*YOUR ASSIGNMENT*:
Only the lines from the beginning of the data through the line holding "(578, 158) = (161, 533): none -> blue jar" belong in the answer, printed exactly and without pictures.

*LISTED RECORDS*:
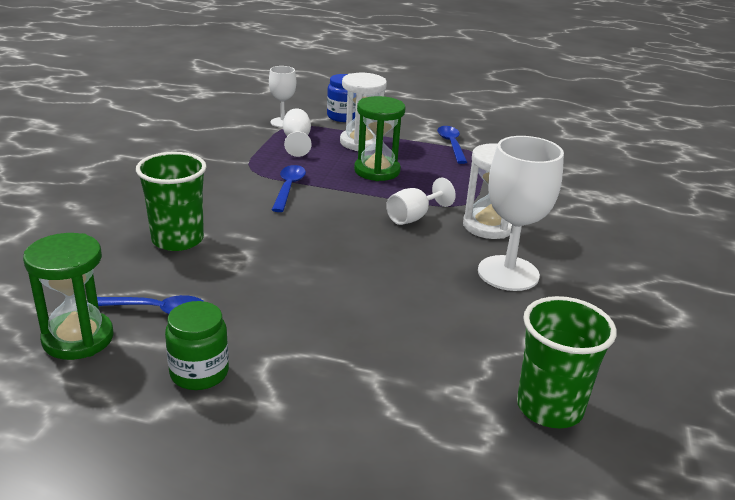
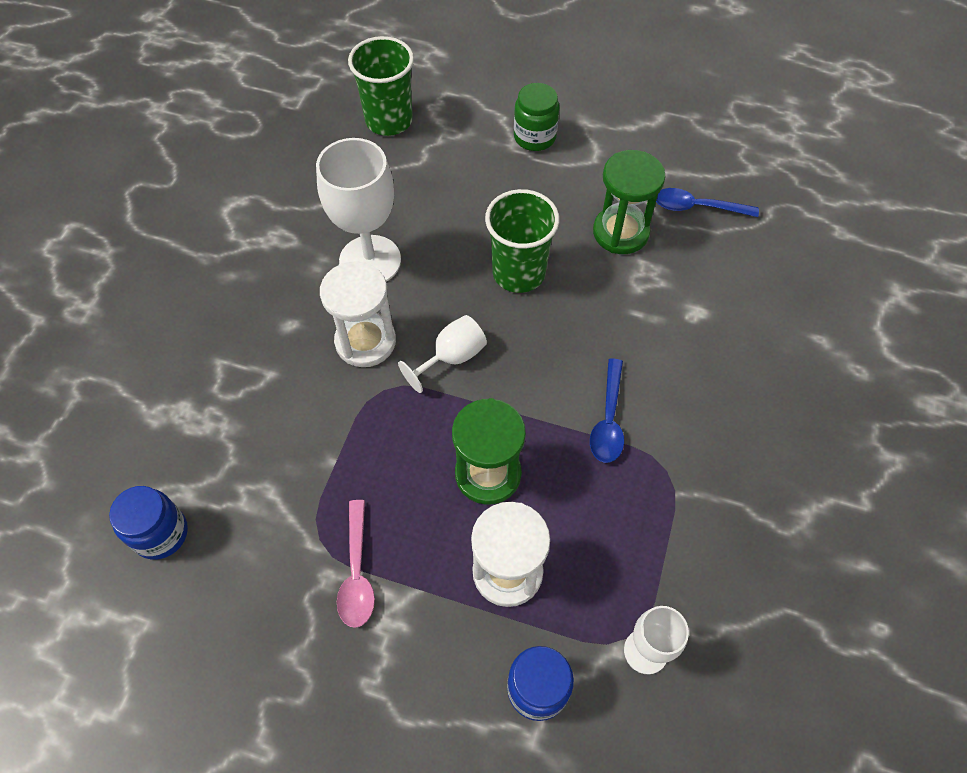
camera: 175 degrees left, 30 degrees up
(78, 338) = (747, 177): green hourglass -> green hourglass (620, 232)
(177, 240) = (713, 306): green cup -> green cup (518, 273)
(199, 373) = (643, 147): green jar -> green jar (534, 137)
(297, 141) = (612, 570): white goblet -> none
(451, 145) = (357, 572): blue spoon -> pink spoon
(578, 158) = (161, 533): none -> blue jar

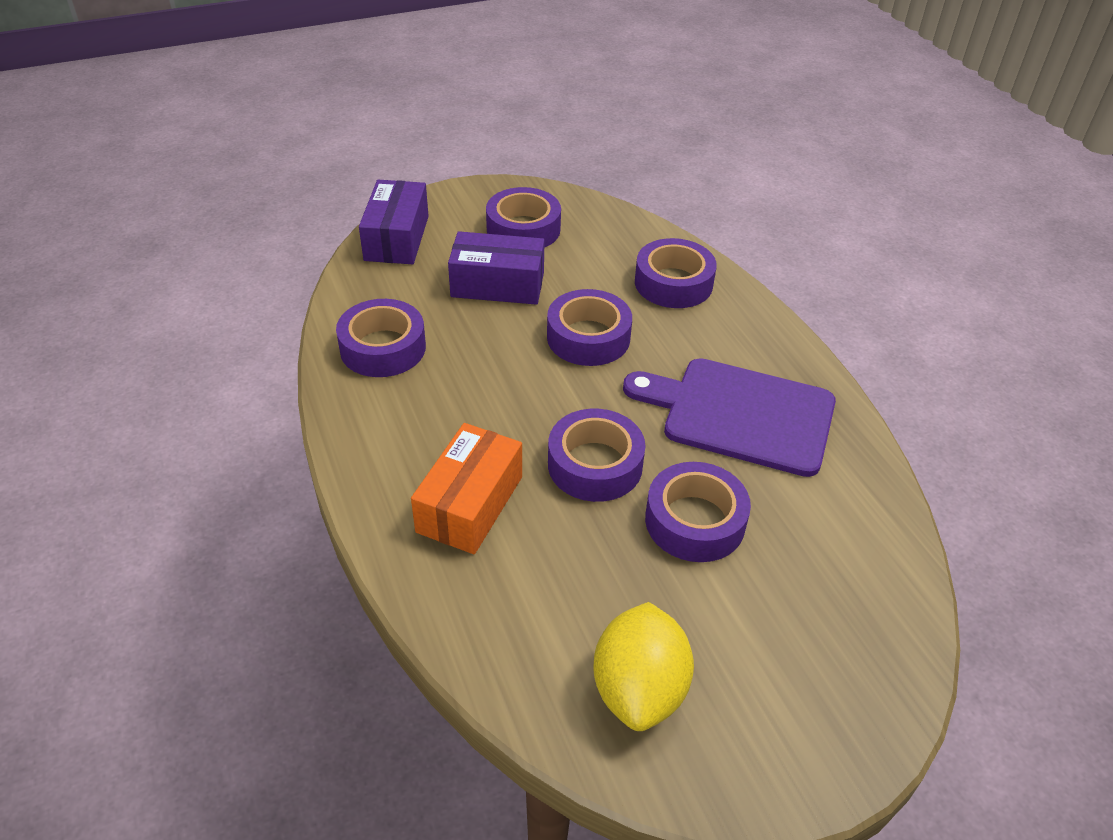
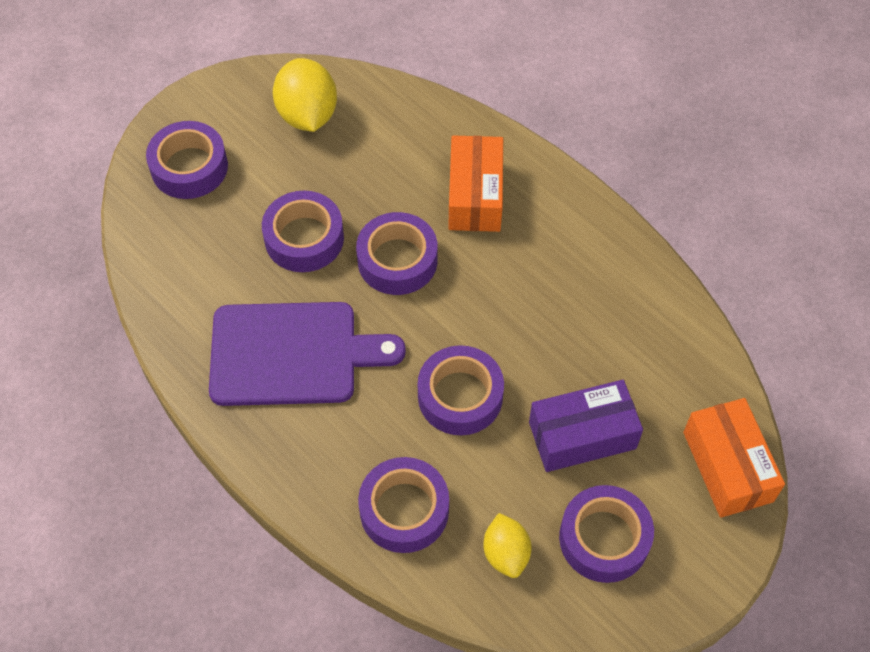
camera: 160 degrees right, 15 degrees up
(383, 348) = (636, 313): purple tape -> purple tape (189, 167)
(396, 238) = (727, 466): purple box -> orange box
(603, 241) = (506, 553): none -> yellow lemon

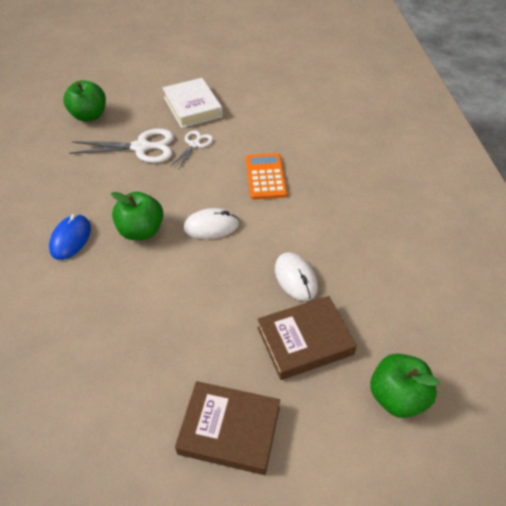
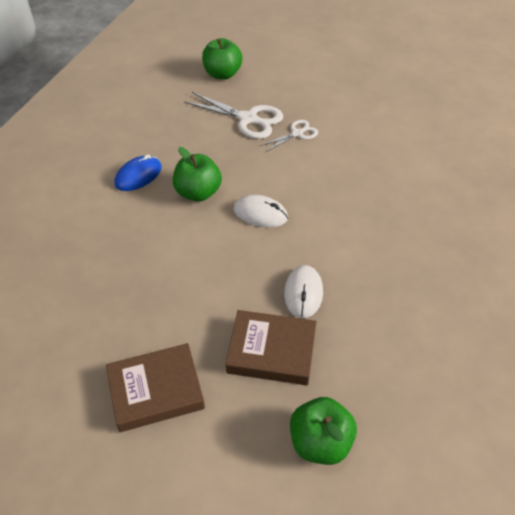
camera: 30 degrees right, 0 degrees up
(192, 107) = (319, 97): white book -> none
(229, 430) = (156, 390): brown book -> brown book turned 60 degrees counterclockwise
(265, 177) = (342, 189): orange calculator -> none

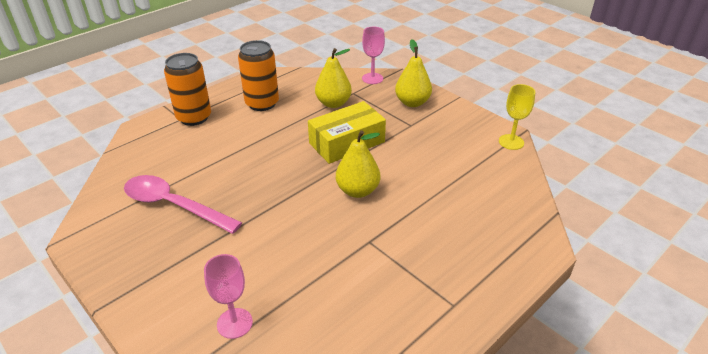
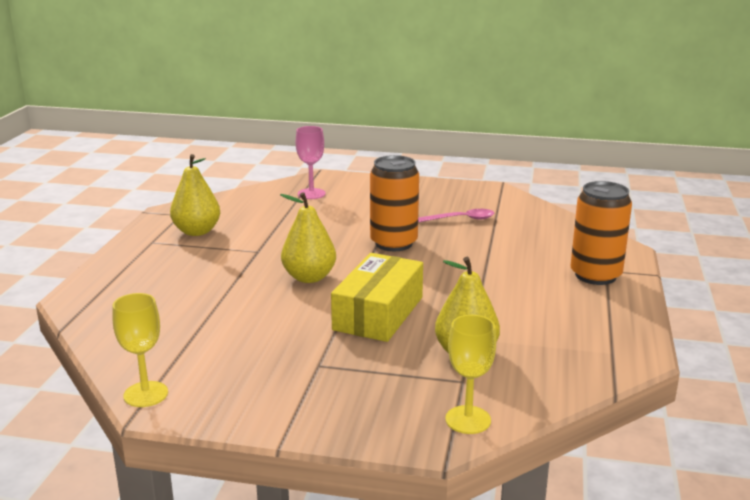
camera: 145 degrees right, 15 degrees down
(174, 205) = (461, 219): pink spoon -> pink spoon, size x0.55
(262, 103) = (555, 317): orange can -> orange can (393, 243)
(372, 78) = (468, 420): pink goblet -> yellow goblet
(412, 102) = (350, 400): yellow pear -> yellow pear (197, 231)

*RESPONSE BOX*:
camera: 175 degrees left, 30 degrees up
(78, 338) = (747, 177): green hourglass -> green hourglass (620, 232)
(177, 240) = (713, 306): green cup -> green cup (518, 273)
(199, 373) = (643, 147): green jar -> green jar (534, 137)
(297, 141) = (612, 570): white goblet -> none
(451, 145) = (357, 572): blue spoon -> pink spoon
(578, 158) = (161, 533): none -> blue jar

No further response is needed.